DATA LISTING |
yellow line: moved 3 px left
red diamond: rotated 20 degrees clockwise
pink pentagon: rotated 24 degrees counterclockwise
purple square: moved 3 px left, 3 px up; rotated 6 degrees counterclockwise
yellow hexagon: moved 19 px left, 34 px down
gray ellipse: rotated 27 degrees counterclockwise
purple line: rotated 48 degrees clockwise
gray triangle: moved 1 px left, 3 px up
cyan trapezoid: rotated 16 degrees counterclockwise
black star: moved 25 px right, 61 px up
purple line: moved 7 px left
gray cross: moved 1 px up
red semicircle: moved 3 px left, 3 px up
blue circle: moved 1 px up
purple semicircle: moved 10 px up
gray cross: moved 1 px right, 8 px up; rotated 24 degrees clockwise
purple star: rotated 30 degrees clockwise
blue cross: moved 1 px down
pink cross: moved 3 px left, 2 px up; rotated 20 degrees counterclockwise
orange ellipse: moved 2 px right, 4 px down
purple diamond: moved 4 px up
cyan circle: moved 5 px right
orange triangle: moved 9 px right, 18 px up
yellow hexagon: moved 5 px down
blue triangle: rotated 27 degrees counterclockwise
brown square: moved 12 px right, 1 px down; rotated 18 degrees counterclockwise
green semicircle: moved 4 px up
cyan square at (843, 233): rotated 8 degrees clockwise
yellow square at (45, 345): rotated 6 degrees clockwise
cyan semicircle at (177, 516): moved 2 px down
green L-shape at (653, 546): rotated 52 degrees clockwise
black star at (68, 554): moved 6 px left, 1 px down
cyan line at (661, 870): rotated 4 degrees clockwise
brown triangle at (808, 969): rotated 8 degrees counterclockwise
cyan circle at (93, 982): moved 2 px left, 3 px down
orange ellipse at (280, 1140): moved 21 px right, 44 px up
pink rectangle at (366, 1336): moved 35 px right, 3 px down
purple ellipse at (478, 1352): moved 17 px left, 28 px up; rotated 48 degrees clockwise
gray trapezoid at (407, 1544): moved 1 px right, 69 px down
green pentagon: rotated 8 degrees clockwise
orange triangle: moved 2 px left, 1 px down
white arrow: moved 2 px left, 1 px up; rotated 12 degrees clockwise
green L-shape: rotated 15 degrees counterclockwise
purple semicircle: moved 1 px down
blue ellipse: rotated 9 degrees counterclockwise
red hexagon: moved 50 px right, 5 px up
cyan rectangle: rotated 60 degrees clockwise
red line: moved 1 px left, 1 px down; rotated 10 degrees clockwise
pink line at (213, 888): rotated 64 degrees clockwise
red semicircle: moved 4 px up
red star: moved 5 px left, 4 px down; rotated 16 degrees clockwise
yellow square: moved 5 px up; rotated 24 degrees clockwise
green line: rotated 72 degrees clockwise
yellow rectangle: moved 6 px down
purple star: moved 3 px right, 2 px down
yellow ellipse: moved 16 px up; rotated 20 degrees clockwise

PROMPT |
How many lines of the listing above contain the string "triangle"? Respond with the number and no other text.

RESULT OF THE TASK |
5